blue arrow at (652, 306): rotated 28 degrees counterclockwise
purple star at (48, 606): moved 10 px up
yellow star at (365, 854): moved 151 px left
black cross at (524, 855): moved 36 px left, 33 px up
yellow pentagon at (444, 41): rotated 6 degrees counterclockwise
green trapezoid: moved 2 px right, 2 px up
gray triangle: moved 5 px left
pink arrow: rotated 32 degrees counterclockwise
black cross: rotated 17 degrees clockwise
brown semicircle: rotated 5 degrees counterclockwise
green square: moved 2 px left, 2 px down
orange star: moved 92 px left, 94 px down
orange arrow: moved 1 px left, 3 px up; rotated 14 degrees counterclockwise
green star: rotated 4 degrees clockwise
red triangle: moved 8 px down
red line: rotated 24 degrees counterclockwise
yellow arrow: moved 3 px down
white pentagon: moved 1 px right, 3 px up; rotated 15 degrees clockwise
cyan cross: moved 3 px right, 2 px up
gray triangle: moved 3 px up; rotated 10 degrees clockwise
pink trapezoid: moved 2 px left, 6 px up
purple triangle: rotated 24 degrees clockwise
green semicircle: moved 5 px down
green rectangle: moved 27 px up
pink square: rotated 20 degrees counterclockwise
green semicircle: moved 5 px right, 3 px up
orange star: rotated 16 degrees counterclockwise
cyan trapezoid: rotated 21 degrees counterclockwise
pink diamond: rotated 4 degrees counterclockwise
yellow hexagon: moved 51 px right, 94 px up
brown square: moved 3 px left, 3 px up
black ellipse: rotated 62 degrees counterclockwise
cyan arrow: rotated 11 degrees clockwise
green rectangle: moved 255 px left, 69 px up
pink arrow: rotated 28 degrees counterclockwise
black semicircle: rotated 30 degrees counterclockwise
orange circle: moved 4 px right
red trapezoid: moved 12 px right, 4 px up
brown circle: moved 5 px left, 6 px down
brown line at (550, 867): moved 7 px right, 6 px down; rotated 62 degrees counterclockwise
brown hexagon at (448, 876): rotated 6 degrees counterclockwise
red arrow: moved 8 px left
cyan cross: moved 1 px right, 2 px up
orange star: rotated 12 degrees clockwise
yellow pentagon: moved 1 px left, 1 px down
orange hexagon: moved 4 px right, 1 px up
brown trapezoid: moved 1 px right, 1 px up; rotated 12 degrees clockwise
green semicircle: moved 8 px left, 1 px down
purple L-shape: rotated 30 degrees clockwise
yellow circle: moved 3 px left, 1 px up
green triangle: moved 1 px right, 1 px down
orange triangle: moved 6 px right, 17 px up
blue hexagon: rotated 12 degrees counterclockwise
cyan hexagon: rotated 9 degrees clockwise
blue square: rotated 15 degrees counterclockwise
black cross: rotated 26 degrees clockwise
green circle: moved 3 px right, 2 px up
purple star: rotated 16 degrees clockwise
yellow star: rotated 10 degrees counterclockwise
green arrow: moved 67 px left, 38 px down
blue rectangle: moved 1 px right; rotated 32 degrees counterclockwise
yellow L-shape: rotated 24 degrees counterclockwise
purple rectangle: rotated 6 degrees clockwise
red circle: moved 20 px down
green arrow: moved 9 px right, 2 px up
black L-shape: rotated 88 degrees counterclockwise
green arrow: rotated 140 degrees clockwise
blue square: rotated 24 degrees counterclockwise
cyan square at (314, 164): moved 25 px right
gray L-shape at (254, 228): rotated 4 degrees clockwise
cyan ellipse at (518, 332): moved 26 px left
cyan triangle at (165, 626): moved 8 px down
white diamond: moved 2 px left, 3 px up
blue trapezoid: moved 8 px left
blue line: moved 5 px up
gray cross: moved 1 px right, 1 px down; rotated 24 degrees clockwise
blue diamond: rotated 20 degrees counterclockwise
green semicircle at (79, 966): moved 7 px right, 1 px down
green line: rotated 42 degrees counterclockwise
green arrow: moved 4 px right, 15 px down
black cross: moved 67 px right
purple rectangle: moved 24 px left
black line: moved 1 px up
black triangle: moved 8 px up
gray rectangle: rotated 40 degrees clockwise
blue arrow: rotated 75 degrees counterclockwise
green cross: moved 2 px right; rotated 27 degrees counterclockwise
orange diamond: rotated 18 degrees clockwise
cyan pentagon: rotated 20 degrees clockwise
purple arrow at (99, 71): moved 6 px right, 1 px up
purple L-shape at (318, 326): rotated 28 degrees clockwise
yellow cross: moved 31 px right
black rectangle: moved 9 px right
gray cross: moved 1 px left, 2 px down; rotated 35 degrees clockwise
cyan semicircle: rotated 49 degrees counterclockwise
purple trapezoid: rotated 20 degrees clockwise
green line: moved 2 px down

### DIRECTIONS FOR THIS TASK:
Format the lines from the first one through the line with "purple triangle: rotated 24 degrees clockwise" as a JSON list of strings, one string per line, skipping any blank lines.

### ANSWER TO THIS EXERCISE:
[
  "blue arrow at (652, 306): rotated 28 degrees counterclockwise",
  "purple star at (48, 606): moved 10 px up",
  "yellow star at (365, 854): moved 151 px left",
  "black cross at (524, 855): moved 36 px left, 33 px up",
  "yellow pentagon at (444, 41): rotated 6 degrees counterclockwise",
  "green trapezoid: moved 2 px right, 2 px up",
  "gray triangle: moved 5 px left",
  "pink arrow: rotated 32 degrees counterclockwise",
  "black cross: rotated 17 degrees clockwise",
  "brown semicircle: rotated 5 degrees counterclockwise",
  "green square: moved 2 px left, 2 px down",
  "orange star: moved 92 px left, 94 px down",
  "orange arrow: moved 1 px left, 3 px up; rotated 14 degrees counterclockwise",
  "green star: rotated 4 degrees clockwise",
  "red triangle: moved 8 px down",
  "red line: rotated 24 degrees counterclockwise",
  "yellow arrow: moved 3 px down",
  "white pentagon: moved 1 px right, 3 px up; rotated 15 degrees clockwise",
  "cyan cross: moved 3 px right, 2 px up",
  "gray triangle: moved 3 px up; rotated 10 degrees clockwise",
  "pink trapezoid: moved 2 px left, 6 px up",
  "purple triangle: rotated 24 degrees clockwise"
]